[Before-and-after change data]
++++++++++++++++++++

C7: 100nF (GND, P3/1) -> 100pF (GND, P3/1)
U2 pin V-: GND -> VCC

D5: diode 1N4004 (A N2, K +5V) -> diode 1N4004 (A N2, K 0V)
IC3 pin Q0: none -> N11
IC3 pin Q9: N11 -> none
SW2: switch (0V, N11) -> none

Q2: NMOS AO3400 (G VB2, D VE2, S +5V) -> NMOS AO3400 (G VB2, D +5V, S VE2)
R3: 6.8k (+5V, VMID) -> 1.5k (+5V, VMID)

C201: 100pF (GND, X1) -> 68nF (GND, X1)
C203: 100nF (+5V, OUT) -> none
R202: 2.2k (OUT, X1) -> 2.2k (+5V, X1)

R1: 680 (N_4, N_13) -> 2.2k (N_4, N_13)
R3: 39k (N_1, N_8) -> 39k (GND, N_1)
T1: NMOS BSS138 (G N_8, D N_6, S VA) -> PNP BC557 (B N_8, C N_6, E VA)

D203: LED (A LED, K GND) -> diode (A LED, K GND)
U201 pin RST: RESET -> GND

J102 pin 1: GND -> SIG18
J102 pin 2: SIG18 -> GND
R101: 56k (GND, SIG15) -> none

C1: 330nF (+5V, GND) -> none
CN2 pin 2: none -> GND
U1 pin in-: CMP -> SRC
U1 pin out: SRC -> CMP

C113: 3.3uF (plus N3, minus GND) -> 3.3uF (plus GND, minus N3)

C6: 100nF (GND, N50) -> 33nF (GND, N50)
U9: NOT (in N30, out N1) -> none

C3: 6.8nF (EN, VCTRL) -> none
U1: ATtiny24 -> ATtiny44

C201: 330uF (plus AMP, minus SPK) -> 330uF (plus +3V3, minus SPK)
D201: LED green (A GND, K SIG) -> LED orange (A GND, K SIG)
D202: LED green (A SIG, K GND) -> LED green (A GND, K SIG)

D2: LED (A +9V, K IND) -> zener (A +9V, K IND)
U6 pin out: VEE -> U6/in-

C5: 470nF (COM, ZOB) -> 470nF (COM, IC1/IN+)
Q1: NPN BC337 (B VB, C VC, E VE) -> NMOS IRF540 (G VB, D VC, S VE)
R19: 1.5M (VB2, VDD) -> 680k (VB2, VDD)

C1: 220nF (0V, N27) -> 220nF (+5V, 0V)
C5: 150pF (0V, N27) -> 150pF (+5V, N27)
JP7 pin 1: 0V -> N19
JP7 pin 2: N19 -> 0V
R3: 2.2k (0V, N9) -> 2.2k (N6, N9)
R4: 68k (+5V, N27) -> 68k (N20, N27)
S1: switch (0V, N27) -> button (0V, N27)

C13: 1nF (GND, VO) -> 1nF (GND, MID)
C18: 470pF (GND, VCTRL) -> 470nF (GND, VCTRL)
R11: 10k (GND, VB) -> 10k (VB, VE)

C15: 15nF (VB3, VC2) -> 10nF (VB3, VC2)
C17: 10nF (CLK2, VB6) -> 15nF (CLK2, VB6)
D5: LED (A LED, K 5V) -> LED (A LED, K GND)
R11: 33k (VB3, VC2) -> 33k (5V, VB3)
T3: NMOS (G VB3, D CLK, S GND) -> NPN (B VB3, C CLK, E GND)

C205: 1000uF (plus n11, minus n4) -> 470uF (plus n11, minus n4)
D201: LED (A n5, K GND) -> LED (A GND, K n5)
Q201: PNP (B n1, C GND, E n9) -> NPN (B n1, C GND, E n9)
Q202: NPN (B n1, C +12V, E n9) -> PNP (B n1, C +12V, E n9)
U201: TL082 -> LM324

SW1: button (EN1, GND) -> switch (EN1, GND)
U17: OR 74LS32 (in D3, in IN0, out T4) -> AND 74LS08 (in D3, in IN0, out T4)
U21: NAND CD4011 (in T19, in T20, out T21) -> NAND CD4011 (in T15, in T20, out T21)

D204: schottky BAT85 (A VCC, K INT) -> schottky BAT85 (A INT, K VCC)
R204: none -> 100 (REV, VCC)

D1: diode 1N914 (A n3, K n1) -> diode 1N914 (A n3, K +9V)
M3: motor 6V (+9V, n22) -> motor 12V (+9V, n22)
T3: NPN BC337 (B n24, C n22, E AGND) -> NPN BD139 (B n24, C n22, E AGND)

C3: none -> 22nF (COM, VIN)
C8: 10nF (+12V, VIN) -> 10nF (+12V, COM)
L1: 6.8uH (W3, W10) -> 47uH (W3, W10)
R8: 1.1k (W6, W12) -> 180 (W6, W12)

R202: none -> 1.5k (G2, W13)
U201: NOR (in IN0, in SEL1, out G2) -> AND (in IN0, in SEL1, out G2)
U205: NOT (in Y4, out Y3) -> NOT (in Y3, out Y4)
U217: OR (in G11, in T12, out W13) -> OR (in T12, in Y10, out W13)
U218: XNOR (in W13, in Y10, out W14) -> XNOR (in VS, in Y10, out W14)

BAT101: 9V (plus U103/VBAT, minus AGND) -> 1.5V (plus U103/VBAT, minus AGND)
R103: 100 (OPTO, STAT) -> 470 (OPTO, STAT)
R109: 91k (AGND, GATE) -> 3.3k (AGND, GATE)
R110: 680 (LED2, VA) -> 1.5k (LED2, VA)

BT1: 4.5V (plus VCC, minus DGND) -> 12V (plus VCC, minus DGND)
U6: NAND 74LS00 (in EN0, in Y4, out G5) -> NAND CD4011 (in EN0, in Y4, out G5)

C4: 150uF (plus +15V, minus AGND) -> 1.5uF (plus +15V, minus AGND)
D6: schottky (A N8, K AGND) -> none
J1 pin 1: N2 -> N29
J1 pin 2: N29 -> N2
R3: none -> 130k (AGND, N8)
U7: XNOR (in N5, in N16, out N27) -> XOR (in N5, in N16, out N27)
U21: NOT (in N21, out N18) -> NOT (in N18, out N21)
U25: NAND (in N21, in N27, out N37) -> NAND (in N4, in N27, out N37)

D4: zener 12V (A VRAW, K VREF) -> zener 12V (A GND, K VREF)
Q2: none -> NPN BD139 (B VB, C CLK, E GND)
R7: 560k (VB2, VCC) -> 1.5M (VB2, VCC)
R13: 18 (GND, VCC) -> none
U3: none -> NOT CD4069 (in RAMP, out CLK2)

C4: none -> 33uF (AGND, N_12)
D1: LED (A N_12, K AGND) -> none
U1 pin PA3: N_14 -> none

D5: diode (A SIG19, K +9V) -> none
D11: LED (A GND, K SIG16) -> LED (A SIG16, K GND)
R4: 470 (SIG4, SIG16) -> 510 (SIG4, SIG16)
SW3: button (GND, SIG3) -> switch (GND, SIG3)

++++++++++++++++++++

**PROBLEM STATEMENT:** Exactly as shown above, return every record.

**EXPECTED ANSWER:**
C7: 100nF (GND, P3/1) -> 100pF (GND, P3/1)
U2 pin V-: GND -> VCC

D5: diode 1N4004 (A N2, K +5V) -> diode 1N4004 (A N2, K 0V)
IC3 pin Q0: none -> N11
IC3 pin Q9: N11 -> none
SW2: switch (0V, N11) -> none

Q2: NMOS AO3400 (G VB2, D VE2, S +5V) -> NMOS AO3400 (G VB2, D +5V, S VE2)
R3: 6.8k (+5V, VMID) -> 1.5k (+5V, VMID)

C201: 100pF (GND, X1) -> 68nF (GND, X1)
C203: 100nF (+5V, OUT) -> none
R202: 2.2k (OUT, X1) -> 2.2k (+5V, X1)

R1: 680 (N_4, N_13) -> 2.2k (N_4, N_13)
R3: 39k (N_1, N_8) -> 39k (GND, N_1)
T1: NMOS BSS138 (G N_8, D N_6, S VA) -> PNP BC557 (B N_8, C N_6, E VA)

D203: LED (A LED, K GND) -> diode (A LED, K GND)
U201 pin RST: RESET -> GND

J102 pin 1: GND -> SIG18
J102 pin 2: SIG18 -> GND
R101: 56k (GND, SIG15) -> none

C1: 330nF (+5V, GND) -> none
CN2 pin 2: none -> GND
U1 pin in-: CMP -> SRC
U1 pin out: SRC -> CMP

C113: 3.3uF (plus N3, minus GND) -> 3.3uF (plus GND, minus N3)

C6: 100nF (GND, N50) -> 33nF (GND, N50)
U9: NOT (in N30, out N1) -> none

C3: 6.8nF (EN, VCTRL) -> none
U1: ATtiny24 -> ATtiny44

C201: 330uF (plus AMP, minus SPK) -> 330uF (plus +3V3, minus SPK)
D201: LED green (A GND, K SIG) -> LED orange (A GND, K SIG)
D202: LED green (A SIG, K GND) -> LED green (A GND, K SIG)

D2: LED (A +9V, K IND) -> zener (A +9V, K IND)
U6 pin out: VEE -> U6/in-

C5: 470nF (COM, ZOB) -> 470nF (COM, IC1/IN+)
Q1: NPN BC337 (B VB, C VC, E VE) -> NMOS IRF540 (G VB, D VC, S VE)
R19: 1.5M (VB2, VDD) -> 680k (VB2, VDD)

C1: 220nF (0V, N27) -> 220nF (+5V, 0V)
C5: 150pF (0V, N27) -> 150pF (+5V, N27)
JP7 pin 1: 0V -> N19
JP7 pin 2: N19 -> 0V
R3: 2.2k (0V, N9) -> 2.2k (N6, N9)
R4: 68k (+5V, N27) -> 68k (N20, N27)
S1: switch (0V, N27) -> button (0V, N27)

C13: 1nF (GND, VO) -> 1nF (GND, MID)
C18: 470pF (GND, VCTRL) -> 470nF (GND, VCTRL)
R11: 10k (GND, VB) -> 10k (VB, VE)

C15: 15nF (VB3, VC2) -> 10nF (VB3, VC2)
C17: 10nF (CLK2, VB6) -> 15nF (CLK2, VB6)
D5: LED (A LED, K 5V) -> LED (A LED, K GND)
R11: 33k (VB3, VC2) -> 33k (5V, VB3)
T3: NMOS (G VB3, D CLK, S GND) -> NPN (B VB3, C CLK, E GND)

C205: 1000uF (plus n11, minus n4) -> 470uF (plus n11, minus n4)
D201: LED (A n5, K GND) -> LED (A GND, K n5)
Q201: PNP (B n1, C GND, E n9) -> NPN (B n1, C GND, E n9)
Q202: NPN (B n1, C +12V, E n9) -> PNP (B n1, C +12V, E n9)
U201: TL082 -> LM324

SW1: button (EN1, GND) -> switch (EN1, GND)
U17: OR 74LS32 (in D3, in IN0, out T4) -> AND 74LS08 (in D3, in IN0, out T4)
U21: NAND CD4011 (in T19, in T20, out T21) -> NAND CD4011 (in T15, in T20, out T21)

D204: schottky BAT85 (A VCC, K INT) -> schottky BAT85 (A INT, K VCC)
R204: none -> 100 (REV, VCC)

D1: diode 1N914 (A n3, K n1) -> diode 1N914 (A n3, K +9V)
M3: motor 6V (+9V, n22) -> motor 12V (+9V, n22)
T3: NPN BC337 (B n24, C n22, E AGND) -> NPN BD139 (B n24, C n22, E AGND)

C3: none -> 22nF (COM, VIN)
C8: 10nF (+12V, VIN) -> 10nF (+12V, COM)
L1: 6.8uH (W3, W10) -> 47uH (W3, W10)
R8: 1.1k (W6, W12) -> 180 (W6, W12)

R202: none -> 1.5k (G2, W13)
U201: NOR (in IN0, in SEL1, out G2) -> AND (in IN0, in SEL1, out G2)
U205: NOT (in Y4, out Y3) -> NOT (in Y3, out Y4)
U217: OR (in G11, in T12, out W13) -> OR (in T12, in Y10, out W13)
U218: XNOR (in W13, in Y10, out W14) -> XNOR (in VS, in Y10, out W14)

BAT101: 9V (plus U103/VBAT, minus AGND) -> 1.5V (plus U103/VBAT, minus AGND)
R103: 100 (OPTO, STAT) -> 470 (OPTO, STAT)
R109: 91k (AGND, GATE) -> 3.3k (AGND, GATE)
R110: 680 (LED2, VA) -> 1.5k (LED2, VA)

BT1: 4.5V (plus VCC, minus DGND) -> 12V (plus VCC, minus DGND)
U6: NAND 74LS00 (in EN0, in Y4, out G5) -> NAND CD4011 (in EN0, in Y4, out G5)

C4: 150uF (plus +15V, minus AGND) -> 1.5uF (plus +15V, minus AGND)
D6: schottky (A N8, K AGND) -> none
J1 pin 1: N2 -> N29
J1 pin 2: N29 -> N2
R3: none -> 130k (AGND, N8)
U7: XNOR (in N5, in N16, out N27) -> XOR (in N5, in N16, out N27)
U21: NOT (in N21, out N18) -> NOT (in N18, out N21)
U25: NAND (in N21, in N27, out N37) -> NAND (in N4, in N27, out N37)

D4: zener 12V (A VRAW, K VREF) -> zener 12V (A GND, K VREF)
Q2: none -> NPN BD139 (B VB, C CLK, E GND)
R7: 560k (VB2, VCC) -> 1.5M (VB2, VCC)
R13: 18 (GND, VCC) -> none
U3: none -> NOT CD4069 (in RAMP, out CLK2)

C4: none -> 33uF (AGND, N_12)
D1: LED (A N_12, K AGND) -> none
U1 pin PA3: N_14 -> none

D5: diode (A SIG19, K +9V) -> none
D11: LED (A GND, K SIG16) -> LED (A SIG16, K GND)
R4: 470 (SIG4, SIG16) -> 510 (SIG4, SIG16)
SW3: button (GND, SIG3) -> switch (GND, SIG3)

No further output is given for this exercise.